- Exercise aim
Give back only the lines in the records below from the one with "D1: LED green" to the one with "TP1: test point (SIG15) -> none", both inclusive, word for word.

- Provided records
------------------------------
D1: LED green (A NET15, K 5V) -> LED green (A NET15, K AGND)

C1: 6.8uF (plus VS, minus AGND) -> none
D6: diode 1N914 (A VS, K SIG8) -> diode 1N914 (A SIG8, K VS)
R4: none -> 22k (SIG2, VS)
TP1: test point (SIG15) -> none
------------------------------
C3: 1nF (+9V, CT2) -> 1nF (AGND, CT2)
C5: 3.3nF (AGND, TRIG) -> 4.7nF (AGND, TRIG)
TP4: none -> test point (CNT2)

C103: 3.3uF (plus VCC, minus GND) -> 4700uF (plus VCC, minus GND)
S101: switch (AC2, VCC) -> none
------------------------------
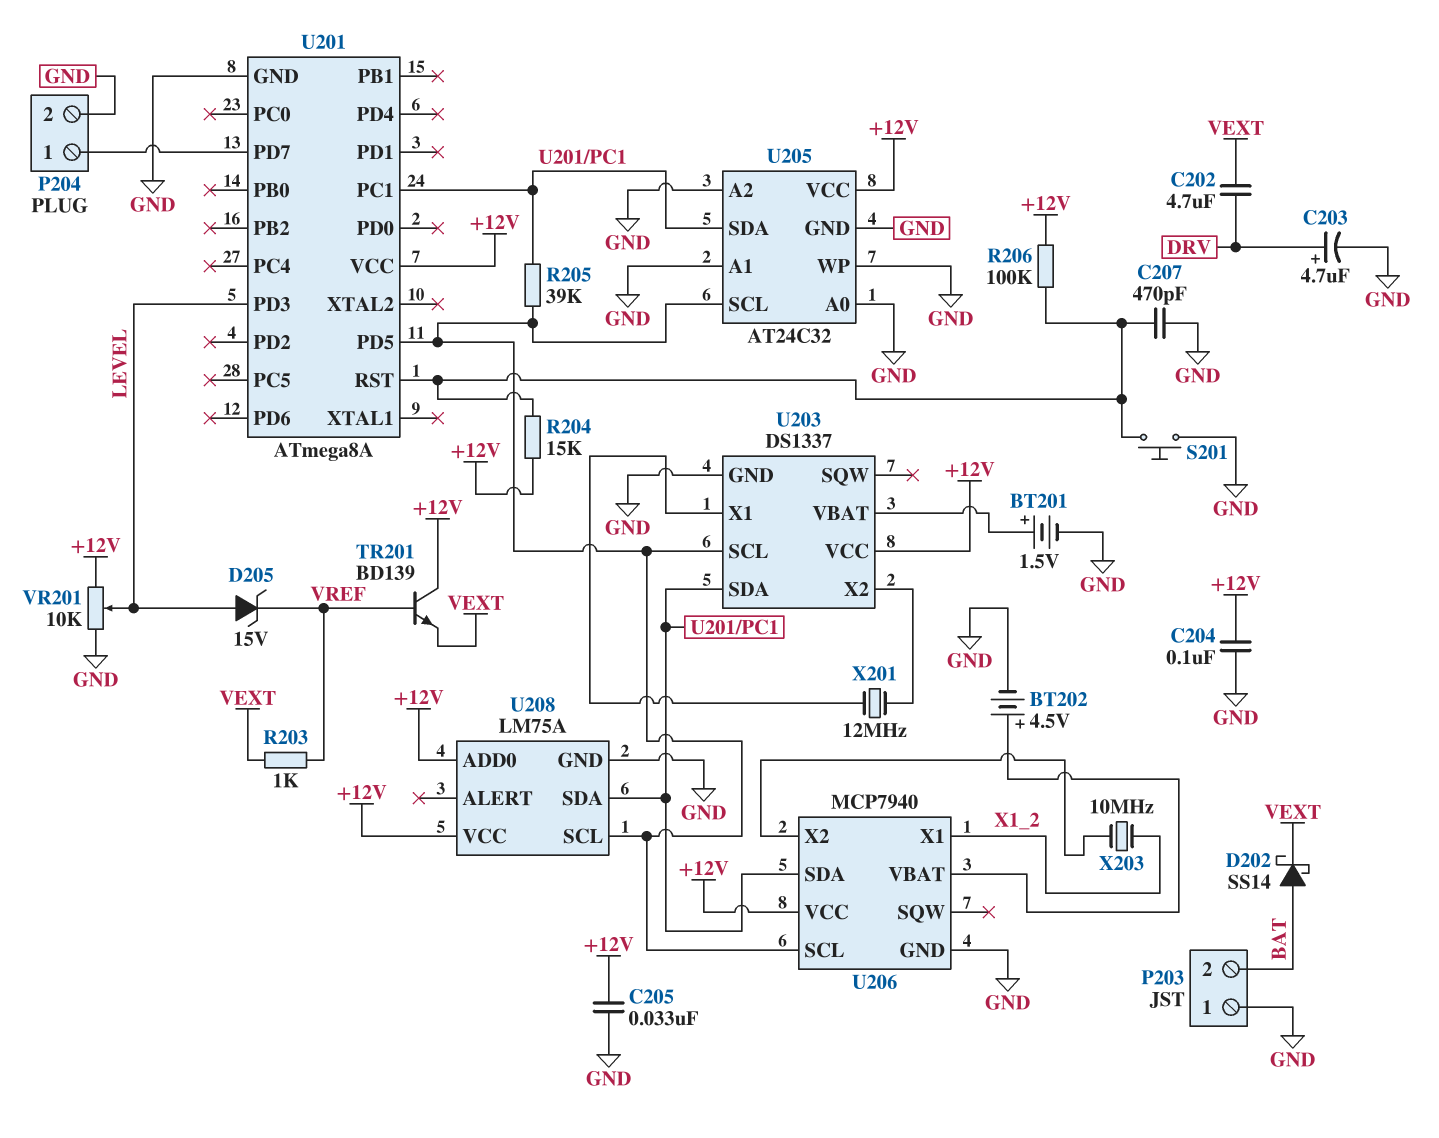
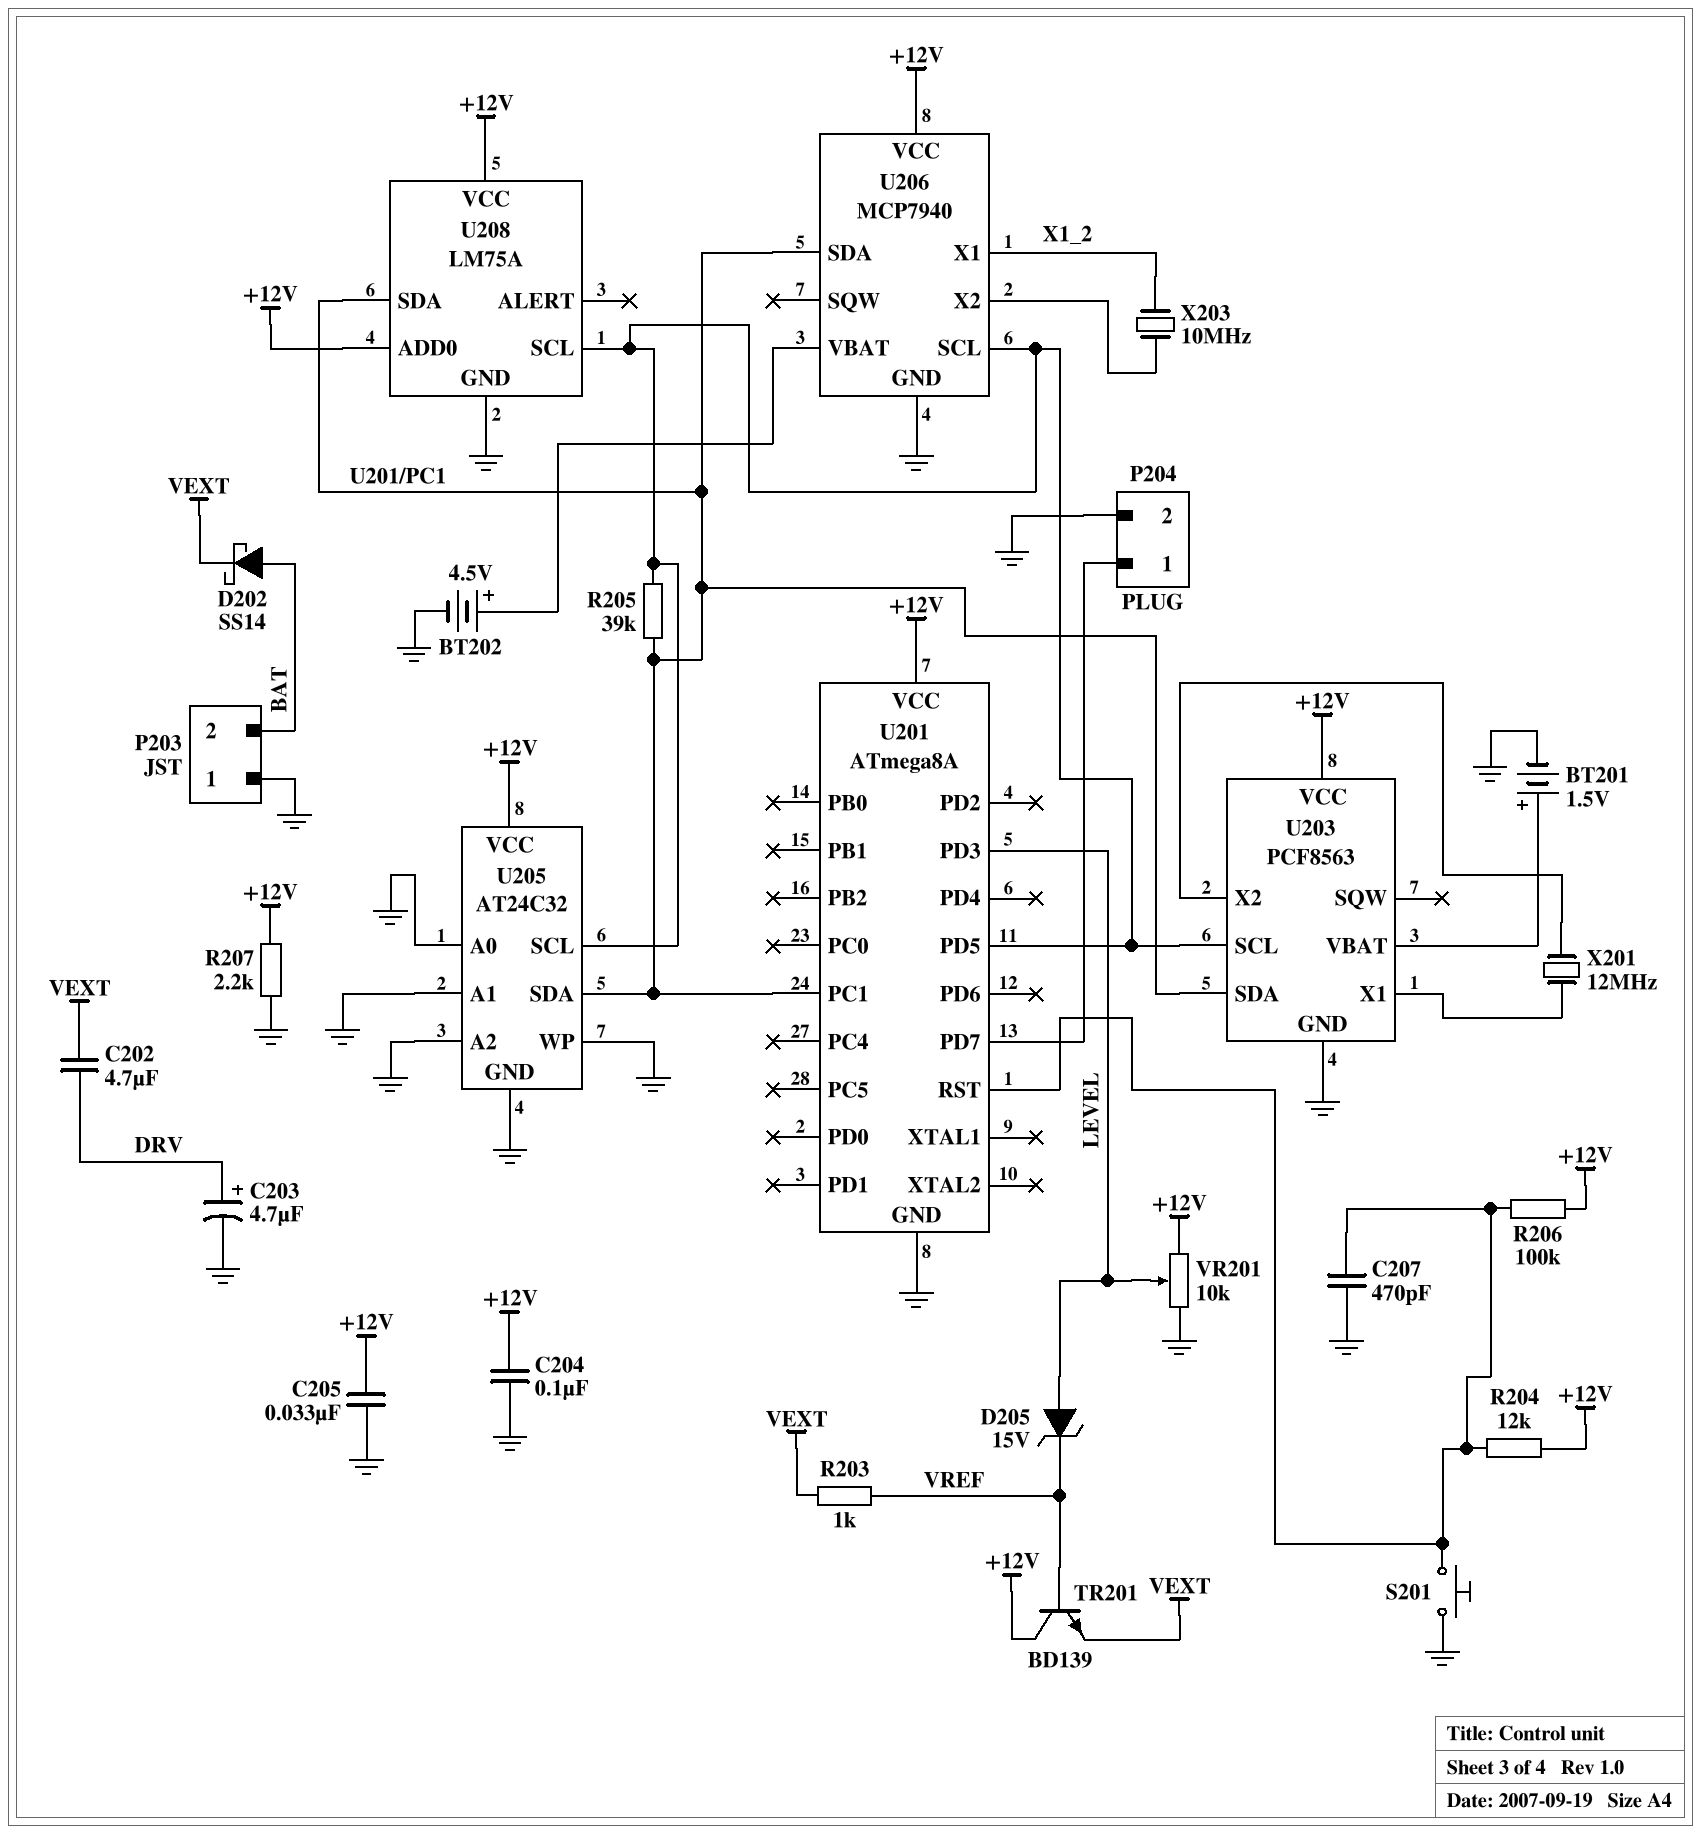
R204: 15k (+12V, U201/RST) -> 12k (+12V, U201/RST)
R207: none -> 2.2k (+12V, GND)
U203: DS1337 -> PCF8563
------------------------------
- Solution to this problem
D1: LED green (A NET15, K 5V) -> LED green (A NET15, K AGND)

C1: 6.8uF (plus VS, minus AGND) -> none
D6: diode 1N914 (A VS, K SIG8) -> diode 1N914 (A SIG8, K VS)
R4: none -> 22k (SIG2, VS)
TP1: test point (SIG15) -> none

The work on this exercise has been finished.